**Data for the task:**
=== Begin Enclosure ===
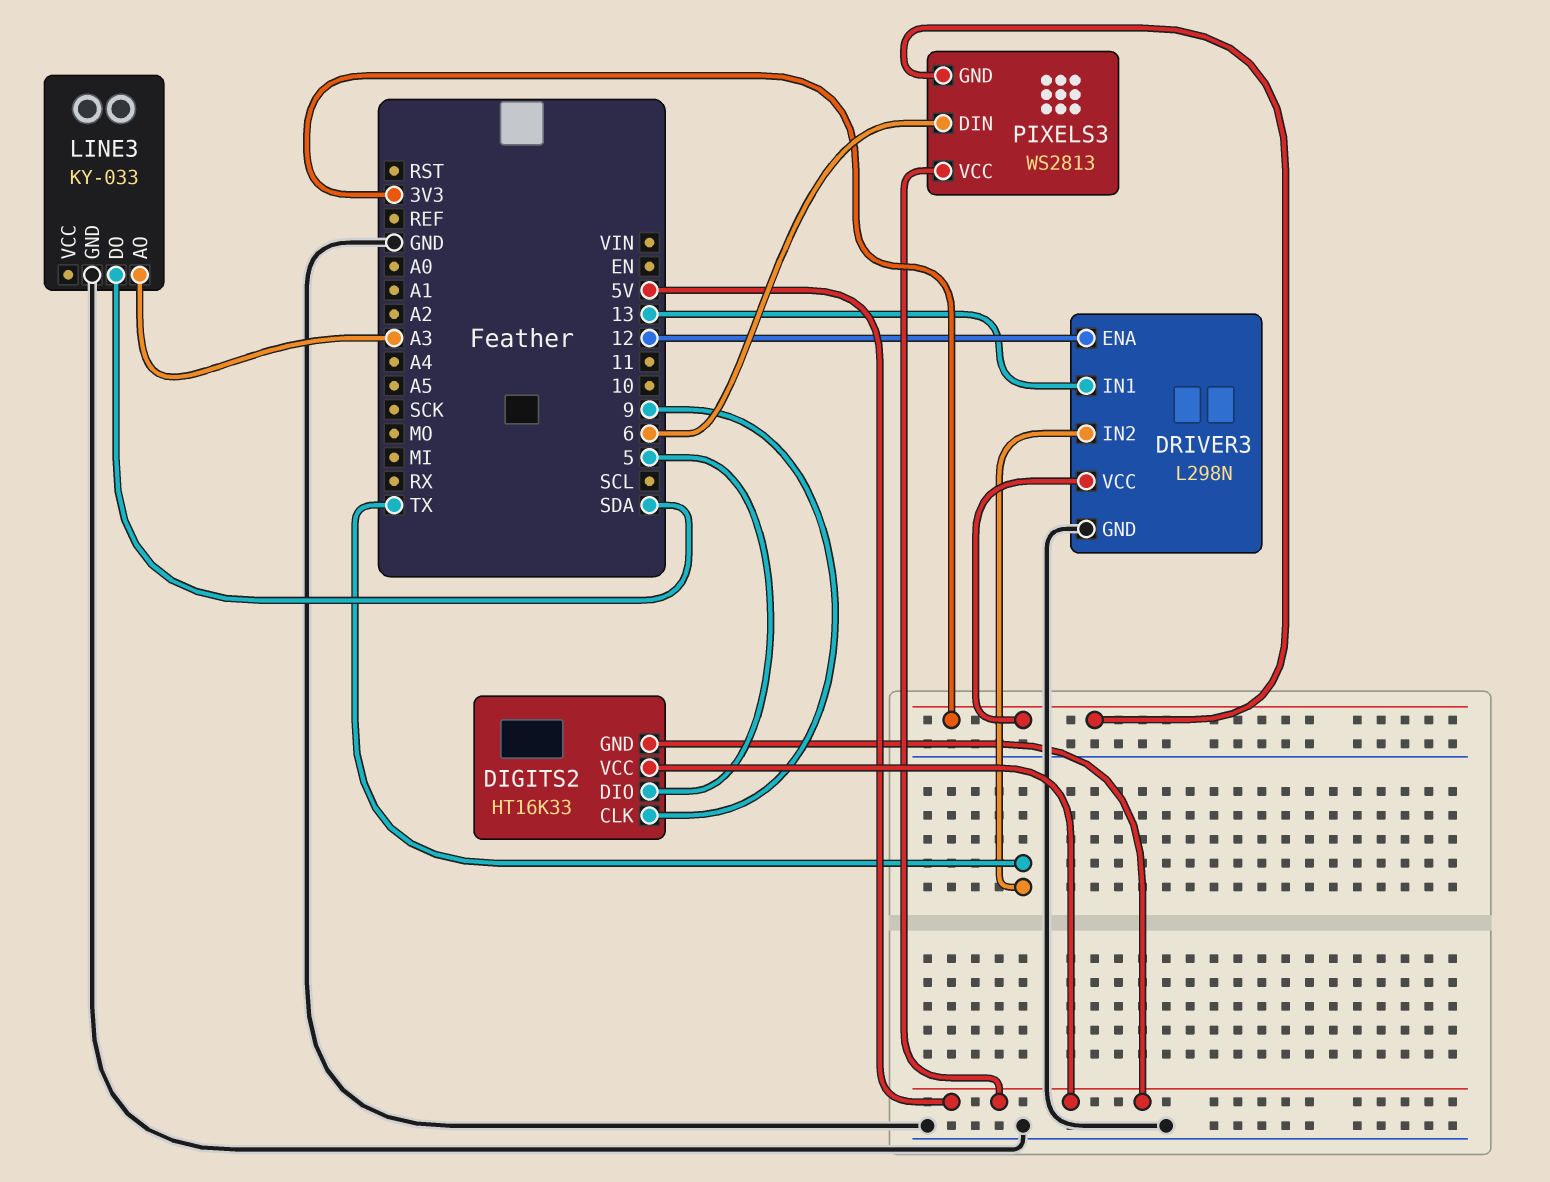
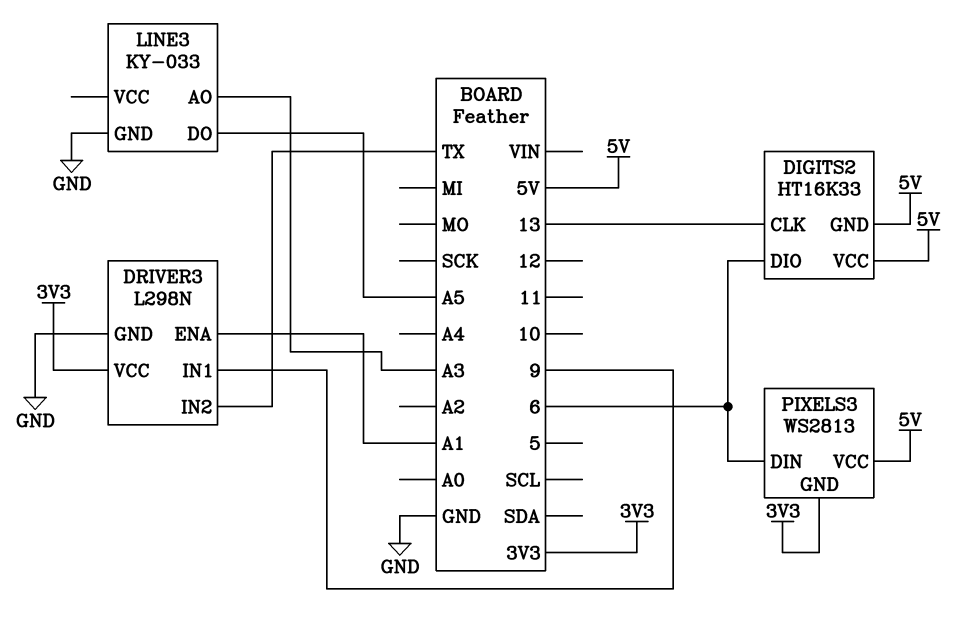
DIGITS2 pin CLK: 9 -> 13
DIGITS2 pin DIO: 5 -> 6
DRIVER3 pin ENA: 12 -> A1
DRIVER3 pin IN1: 13 -> 9
LINE3 pin DO: SDA -> A5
=== End Enclosure ===
**Assignment:** With the images excluded, reproduce the data above precisely as written.

**Answer for the task:**
DIGITS2 pin CLK: 9 -> 13
DIGITS2 pin DIO: 5 -> 6
DRIVER3 pin ENA: 12 -> A1
DRIVER3 pin IN1: 13 -> 9
LINE3 pin DO: SDA -> A5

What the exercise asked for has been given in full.